## Work to complete
Among the records, find the lines that hold the string "grey" and return them.

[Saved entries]
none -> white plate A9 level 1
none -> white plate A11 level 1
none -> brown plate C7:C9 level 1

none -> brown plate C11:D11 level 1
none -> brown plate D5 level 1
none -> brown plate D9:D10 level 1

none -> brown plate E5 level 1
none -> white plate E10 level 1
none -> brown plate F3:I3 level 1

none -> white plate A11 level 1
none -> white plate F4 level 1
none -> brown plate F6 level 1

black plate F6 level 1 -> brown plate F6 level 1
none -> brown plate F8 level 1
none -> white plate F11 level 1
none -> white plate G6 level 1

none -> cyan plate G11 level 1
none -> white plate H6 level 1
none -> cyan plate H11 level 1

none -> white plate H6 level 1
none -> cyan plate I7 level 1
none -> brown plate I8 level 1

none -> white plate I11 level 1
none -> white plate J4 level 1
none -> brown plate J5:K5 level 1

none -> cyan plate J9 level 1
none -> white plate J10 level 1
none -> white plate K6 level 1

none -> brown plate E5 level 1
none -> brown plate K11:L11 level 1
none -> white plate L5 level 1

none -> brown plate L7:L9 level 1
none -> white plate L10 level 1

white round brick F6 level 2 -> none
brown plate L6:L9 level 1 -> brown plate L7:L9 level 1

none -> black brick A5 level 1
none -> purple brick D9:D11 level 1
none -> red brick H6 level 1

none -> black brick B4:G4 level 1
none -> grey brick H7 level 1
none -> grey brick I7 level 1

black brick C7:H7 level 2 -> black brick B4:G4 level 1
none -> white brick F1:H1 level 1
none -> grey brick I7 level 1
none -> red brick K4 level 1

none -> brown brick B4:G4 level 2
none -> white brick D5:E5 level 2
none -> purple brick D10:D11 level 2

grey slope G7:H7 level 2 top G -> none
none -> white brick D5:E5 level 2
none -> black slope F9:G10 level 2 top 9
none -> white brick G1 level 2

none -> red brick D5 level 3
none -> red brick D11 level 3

## Task solution
none -> grey brick H7 level 1
none -> grey brick I7 level 1
none -> grey brick I7 level 1
grey slope G7:H7 level 2 top G -> none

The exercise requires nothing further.